In the lines below, find the one that contains "U203: MSP430G2001 -> MSP430G2211" and write it out exactly, along with every line that follows it.
——
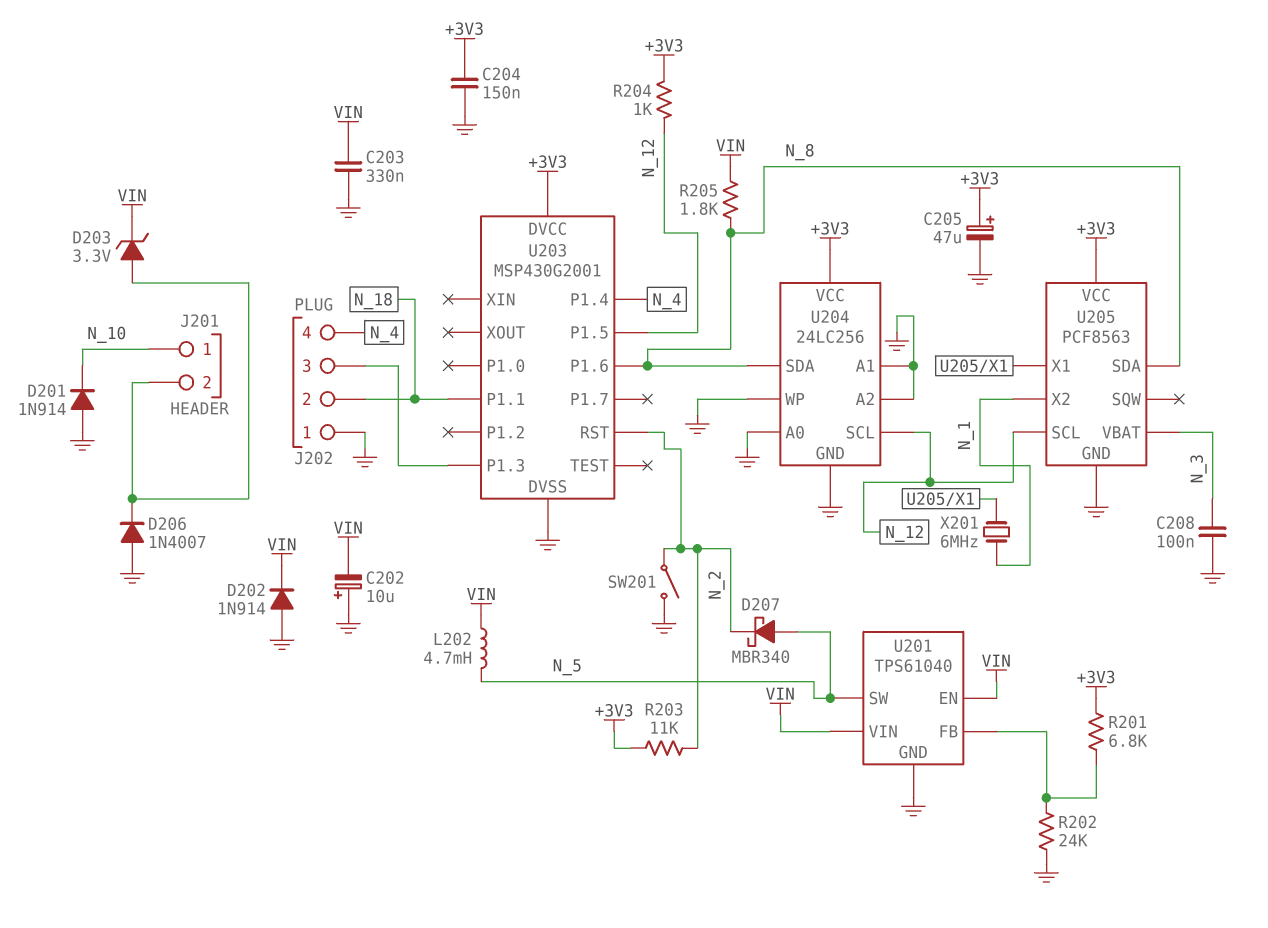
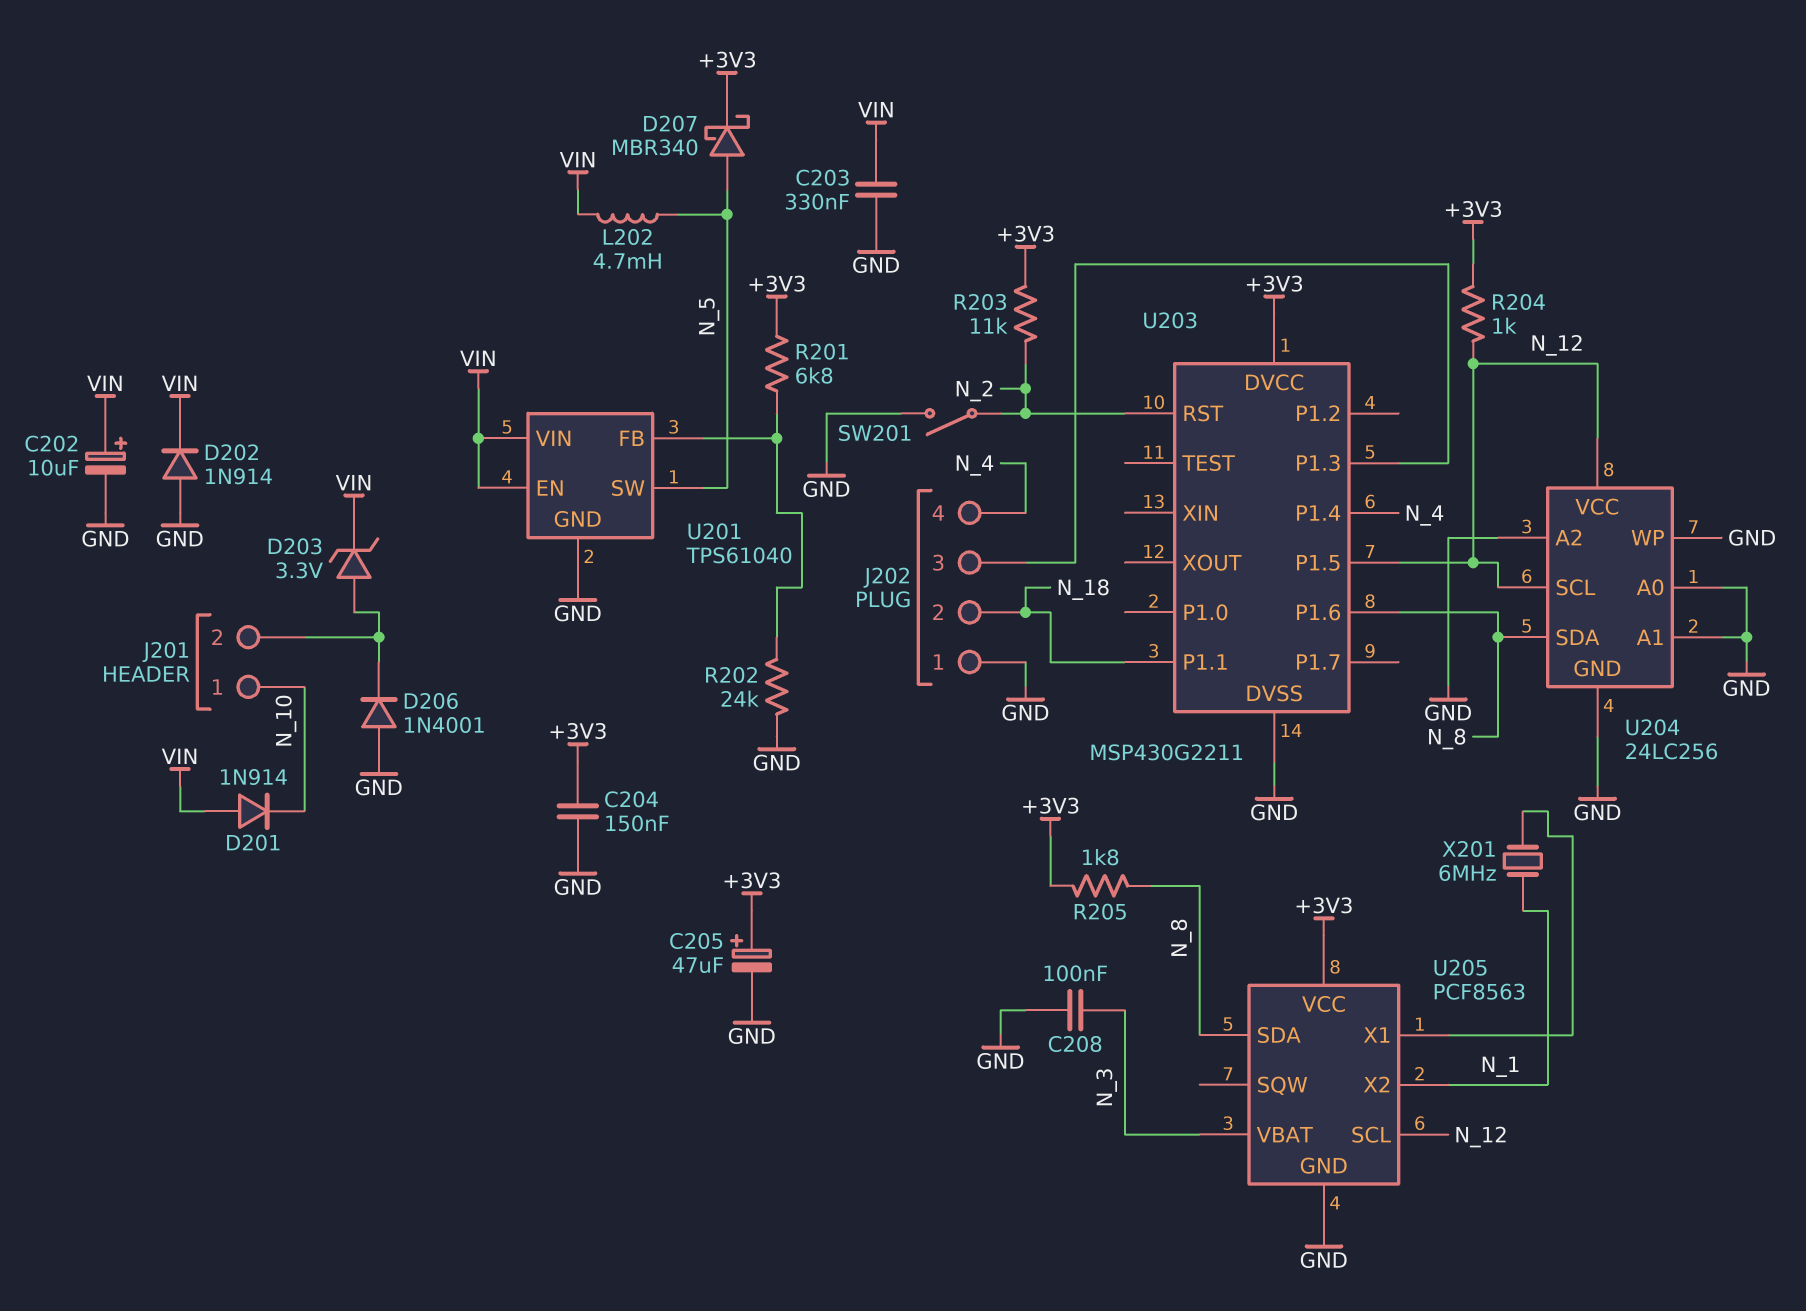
C202: 10uF (plus GND, minus VIN) -> 10uF (plus VIN, minus GND)
D201: diode 1N914 (A GND, K N_10) -> diode 1N914 (A VIN, K N_10)
D206: diode 1N4007 (A GND, K J201/2) -> diode 1N4001 (A GND, K J201/2)
D207: schottky MBR340 (A N_5, K N_2) -> schottky MBR340 (A N_5, K +3V3)
R205: 1.8k (N_8, VIN) -> 1.8k (+3V3, N_8)
U203: MSP430G2001 -> MSP430G2211
U204 pin VCC: +3V3 -> N_12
——
> **RESPONSE BOX**
U203: MSP430G2001 -> MSP430G2211
U204 pin VCC: +3V3 -> N_12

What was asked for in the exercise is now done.